Your goal:
Copy out the records precisely, omitting pictures.

Records drawn from a dataset:
_ _ _ _

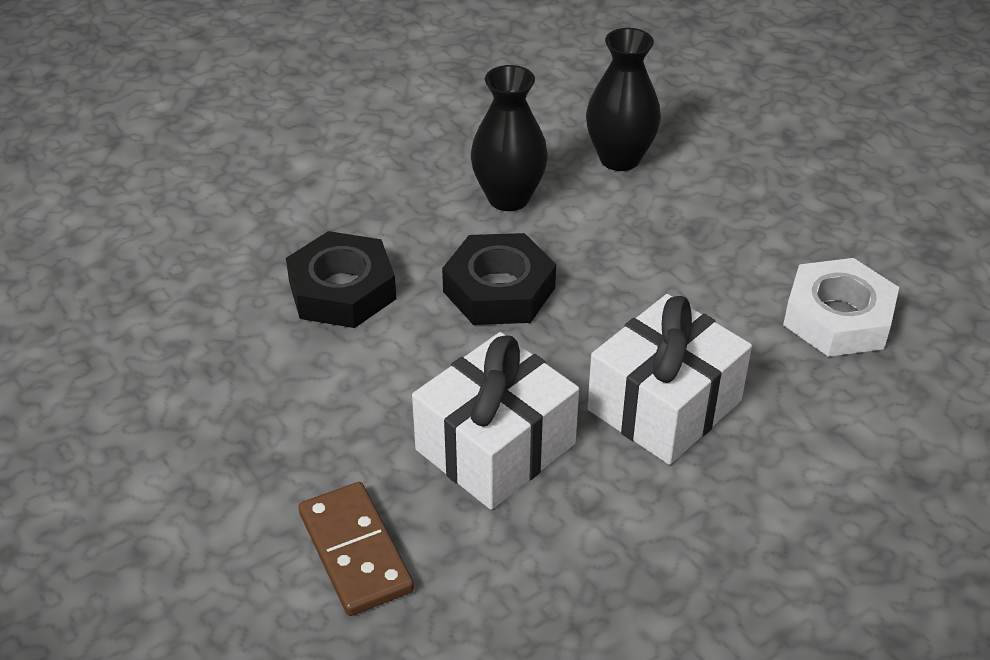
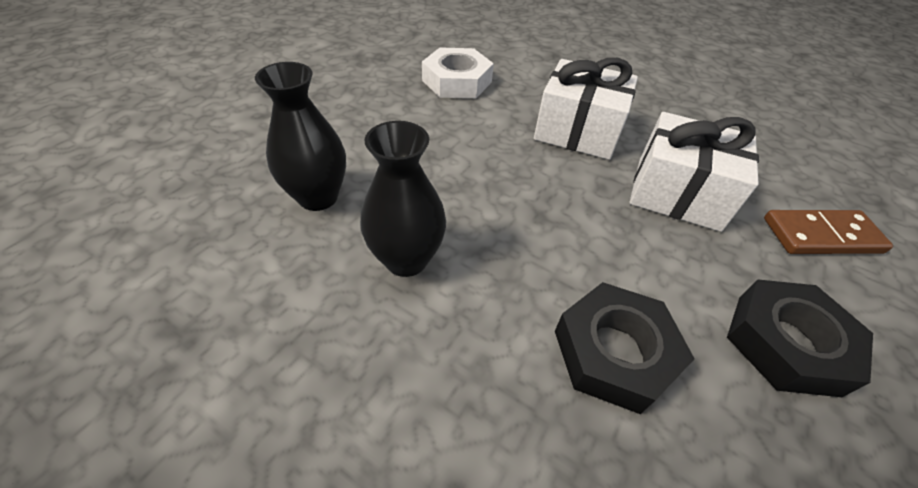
camera: 115 degrees left, 5 degrees up
(355, 552) = (821, 236): brown domino -> brown domino turned 45 degrees clockwise
(499, 290) = (532, 232): black nut -> black nut (786, 343)

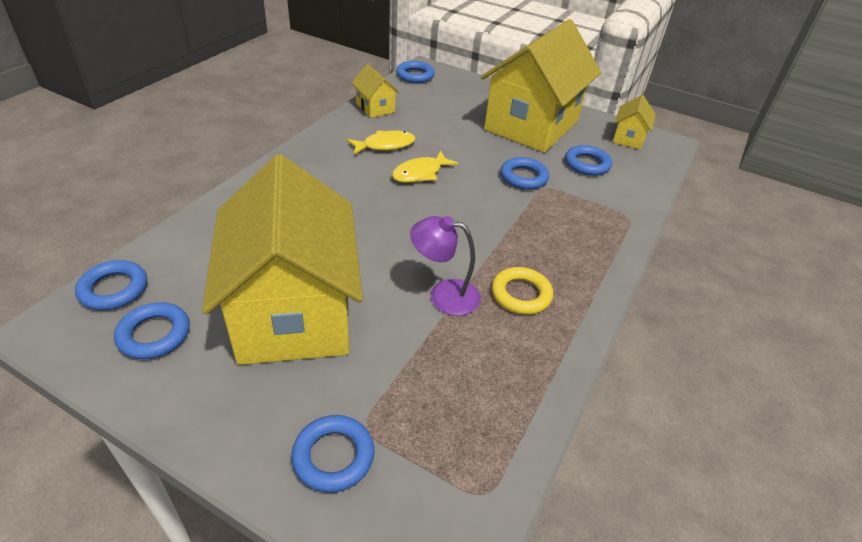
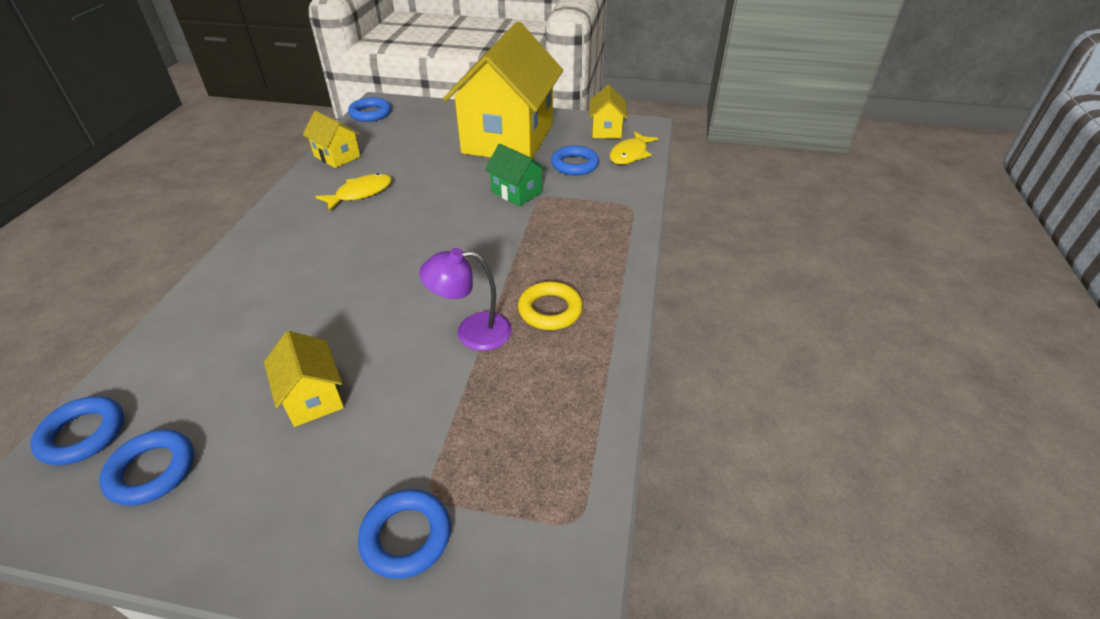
camera: 15 degrees left, 0 degrees up
(293, 312) = (313, 397): yellow house -> yellow house, size x0.41
(420, 173) = (408, 214): yellow fish -> yellow fish (630, 154)
(523, 177) = (516, 192): blue ring -> green house

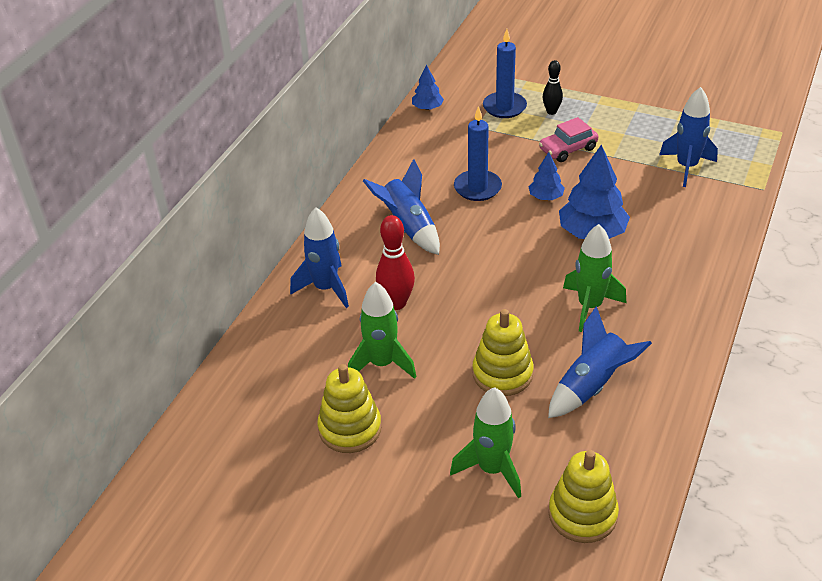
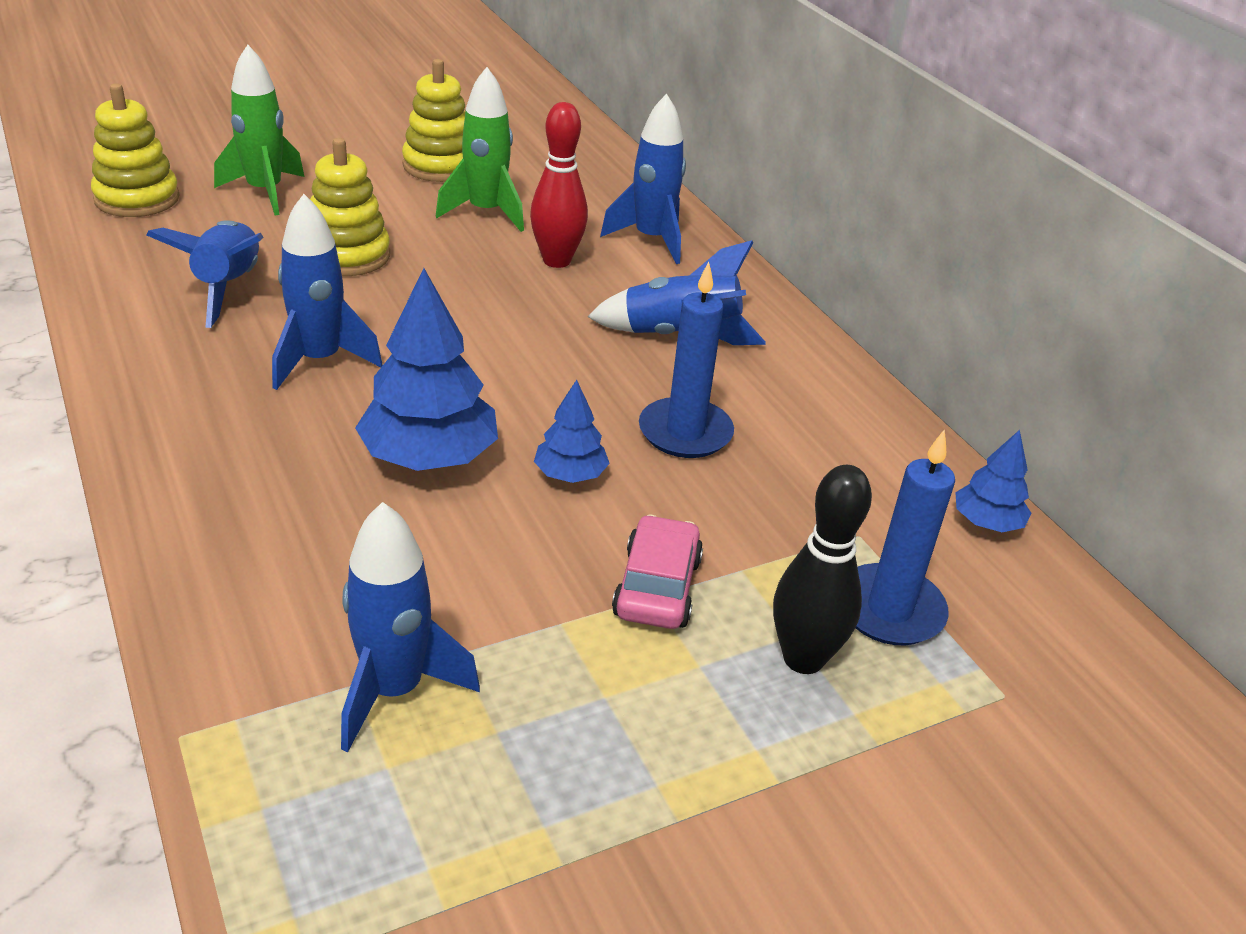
camera: 125 degrees right, 5 degrees down
(551, 111) = (803, 658): black bowling pin -> black bowling pin, size x1.57
(589, 306) = (320, 361): green rocket -> blue rocket

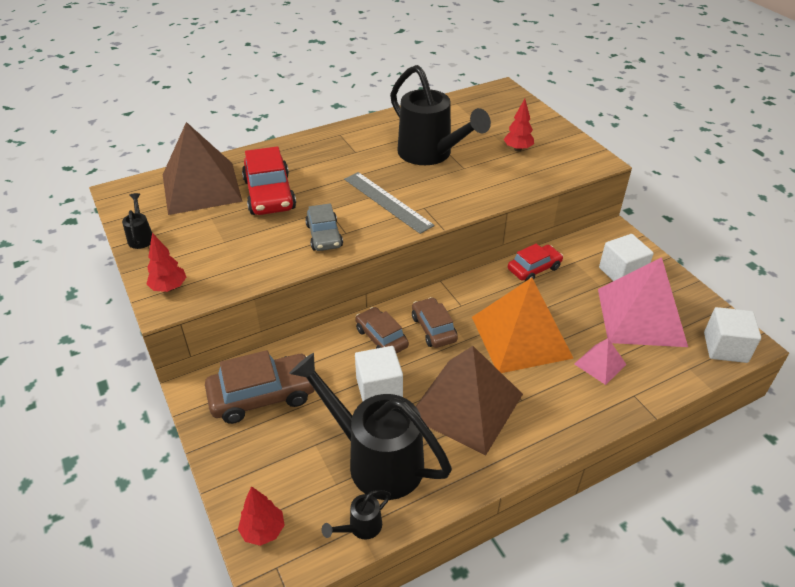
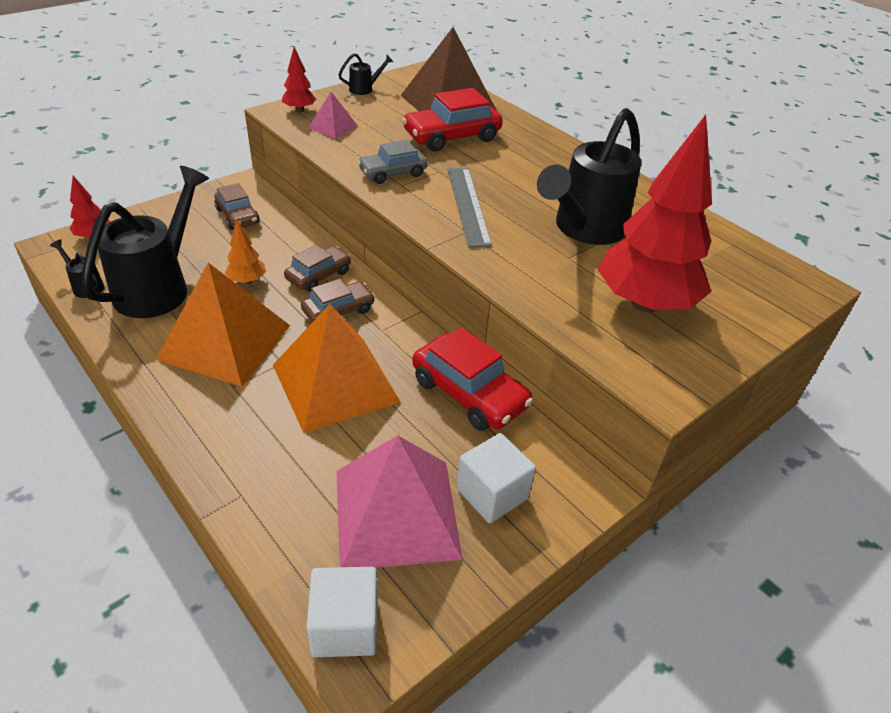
camera: 75 degrees right, 0 degrees up
(262, 395) = (237, 216): brown car -> brown car, size x0.63
(379, 388) = (247, 281): white cube -> orange tree
(387, 202) = (468, 205): grey ruler -> grey ruler turned 45 degrees counterclockwise
(466, 405) = (224, 342): brown pyramid -> orange pyramid
(517, 149) = (644, 303): red tree -> red tree, size x2.30
(534, 269) = (469, 393): red car -> red car, size x1.58
(600, 364) = (295, 460): pink pyramid -> pink pyramid (333, 127)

_ _ _ _

Exercise answer:
camera: 115 degrees left, 5 degrees up
(355, 552) = (821, 236): brown domino -> brown domino turned 45 degrees clockwise
(499, 290) = (532, 232): black nut -> black nut (786, 343)

camera: 15 degrees left, 0 degrees up
(293, 312) = (313, 397): yellow house -> yellow house, size x0.41
(420, 173) = (408, 214): yellow fish -> yellow fish (630, 154)
(523, 177) = (516, 192): blue ring -> green house

camera: 125 degrees right, 5 degrees down
(551, 111) = (803, 658): black bowling pin -> black bowling pin, size x1.57
(589, 306) = (320, 361): green rocket -> blue rocket

camera: 75 degrees right, 0 degrees up
(262, 395) = (237, 216): brown car -> brown car, size x0.63
(379, 388) = (247, 281): white cube -> orange tree
(387, 202) = (468, 205): grey ruler -> grey ruler turned 45 degrees counterclockwise
(466, 405) = (224, 342): brown pyramid -> orange pyramid
(517, 149) = (644, 303): red tree -> red tree, size x2.30
(534, 269) = (469, 393): red car -> red car, size x1.58
(600, 364) = (295, 460): pink pyramid -> pink pyramid (333, 127)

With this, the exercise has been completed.